▸ **Exercise prompt**
From the entries that follow, copy exactly the lines beginning at the line holding "camera: 75 degrees left, 0 degrees up" and continuing through the line holding "none -> green button [341,244,389,277]".

────────

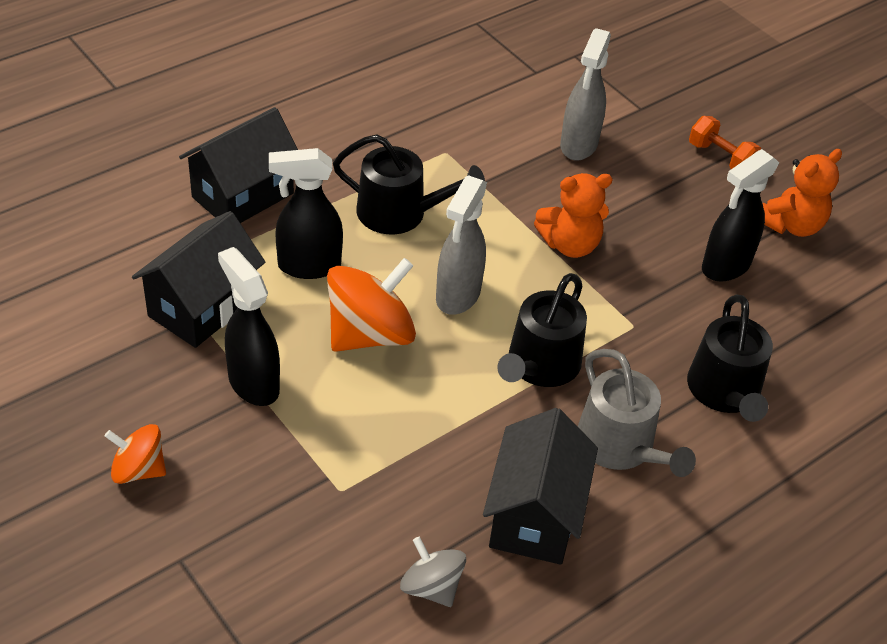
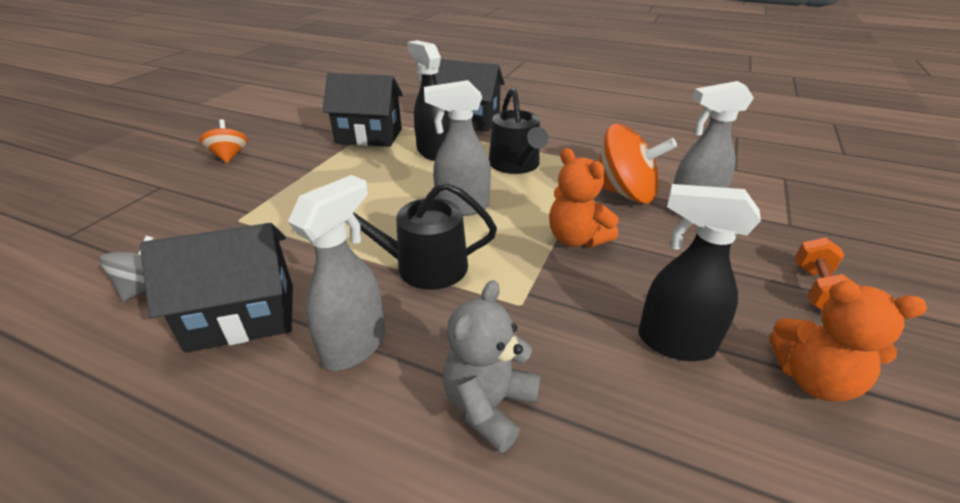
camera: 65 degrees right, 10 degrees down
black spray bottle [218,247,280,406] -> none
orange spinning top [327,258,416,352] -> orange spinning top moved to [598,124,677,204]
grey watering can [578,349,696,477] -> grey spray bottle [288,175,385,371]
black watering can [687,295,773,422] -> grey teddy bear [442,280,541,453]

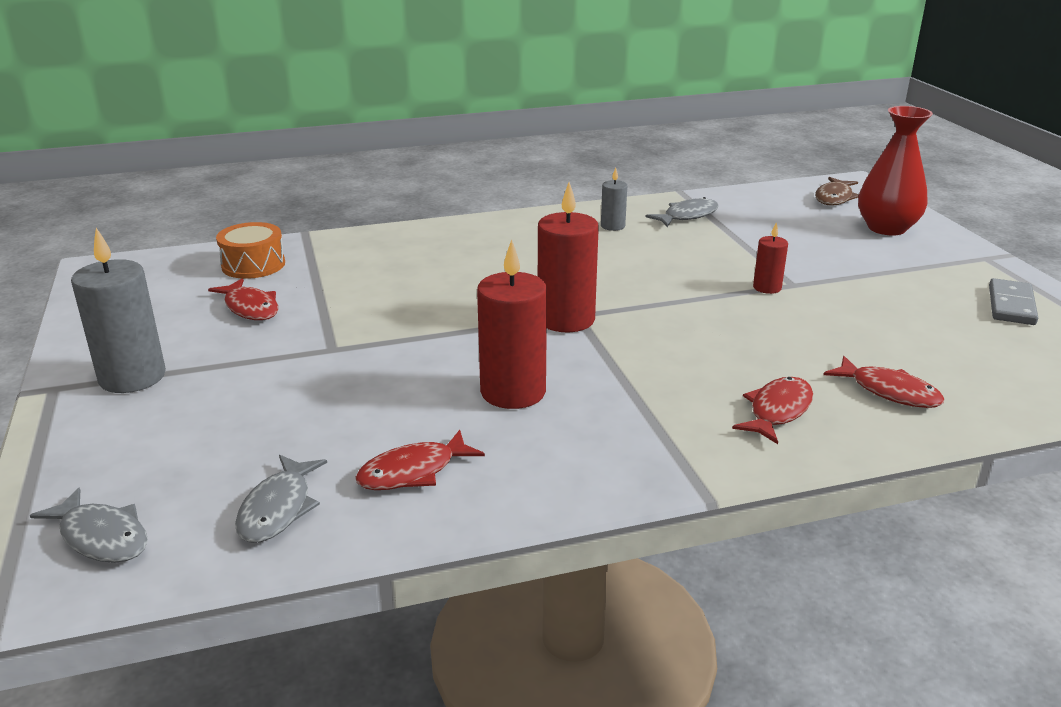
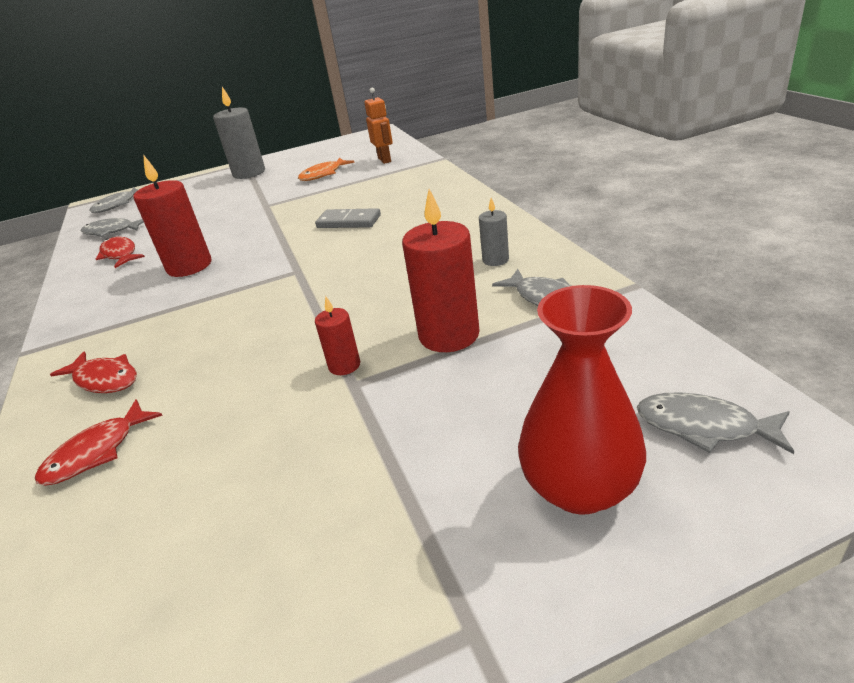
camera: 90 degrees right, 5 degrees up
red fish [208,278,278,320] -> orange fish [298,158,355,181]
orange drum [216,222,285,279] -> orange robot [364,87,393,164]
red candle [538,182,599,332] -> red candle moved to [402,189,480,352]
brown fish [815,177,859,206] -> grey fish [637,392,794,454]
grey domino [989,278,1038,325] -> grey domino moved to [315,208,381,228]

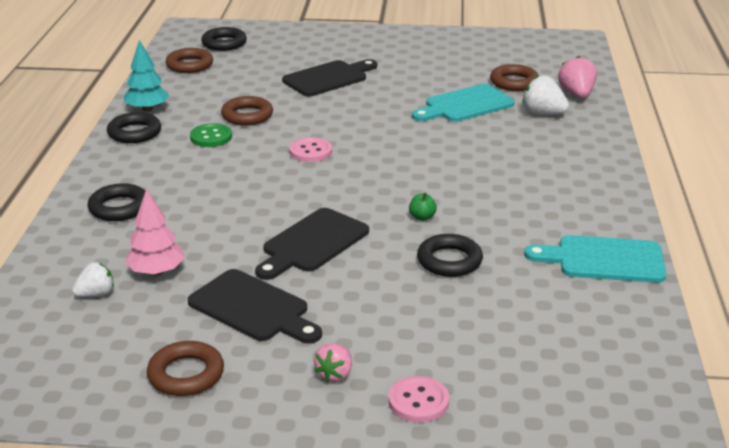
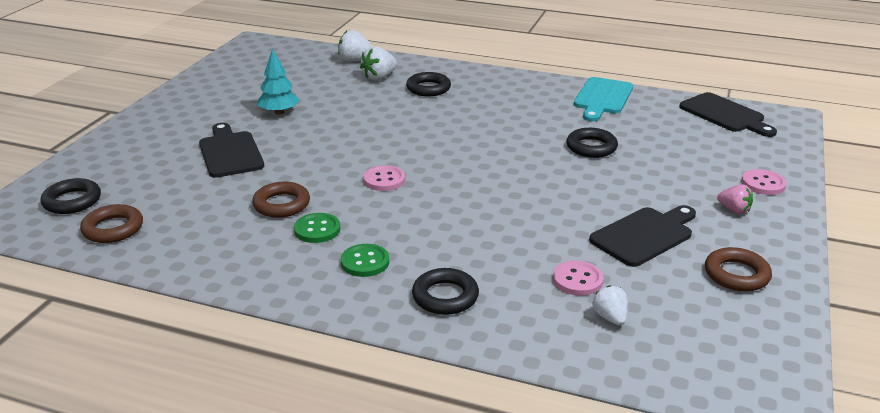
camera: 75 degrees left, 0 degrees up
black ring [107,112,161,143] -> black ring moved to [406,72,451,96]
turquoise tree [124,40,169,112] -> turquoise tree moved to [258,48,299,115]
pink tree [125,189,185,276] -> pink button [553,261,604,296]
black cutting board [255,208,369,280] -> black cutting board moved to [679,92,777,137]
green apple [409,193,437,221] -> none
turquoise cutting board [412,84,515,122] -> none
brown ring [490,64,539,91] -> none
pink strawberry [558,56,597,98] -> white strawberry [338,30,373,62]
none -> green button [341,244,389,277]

────────

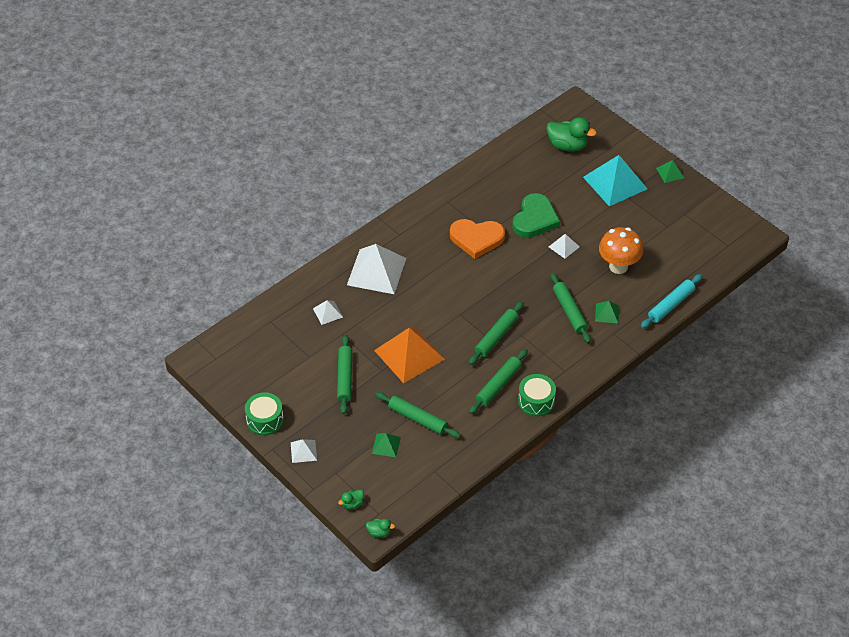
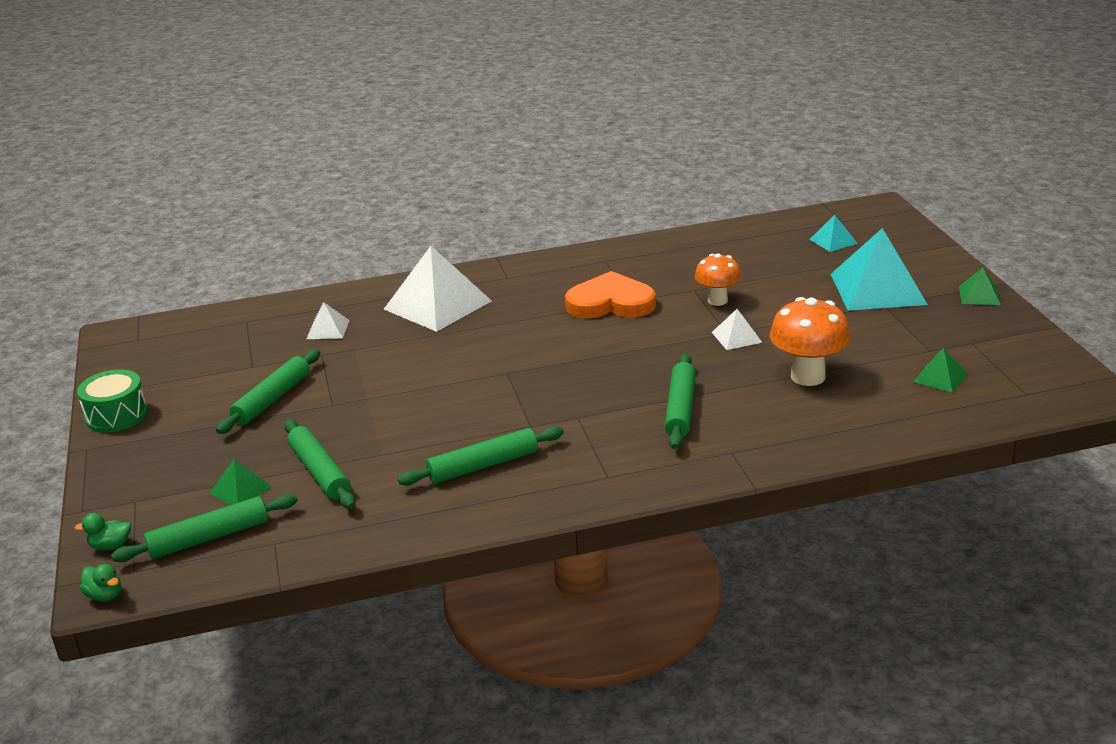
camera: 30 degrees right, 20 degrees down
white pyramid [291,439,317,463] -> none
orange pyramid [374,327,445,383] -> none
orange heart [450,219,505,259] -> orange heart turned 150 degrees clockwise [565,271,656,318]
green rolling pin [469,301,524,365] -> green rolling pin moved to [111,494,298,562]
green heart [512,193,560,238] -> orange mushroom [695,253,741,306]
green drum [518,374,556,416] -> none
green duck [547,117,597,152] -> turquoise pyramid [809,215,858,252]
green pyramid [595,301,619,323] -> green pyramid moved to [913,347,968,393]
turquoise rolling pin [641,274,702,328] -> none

────────

▸ **Output below**
camera: 75 degrees left, 0 degrees up
black ring [107,112,161,143] -> black ring moved to [406,72,451,96]
turquoise tree [124,40,169,112] -> turquoise tree moved to [258,48,299,115]
pink tree [125,189,185,276] -> pink button [553,261,604,296]
black cutting board [255,208,369,280] -> black cutting board moved to [679,92,777,137]
green apple [409,193,437,221] -> none
turquoise cutting board [412,84,515,122] -> none
brown ring [490,64,539,91] -> none
pink strawberry [558,56,597,98] -> white strawberry [338,30,373,62]
none -> green button [341,244,389,277]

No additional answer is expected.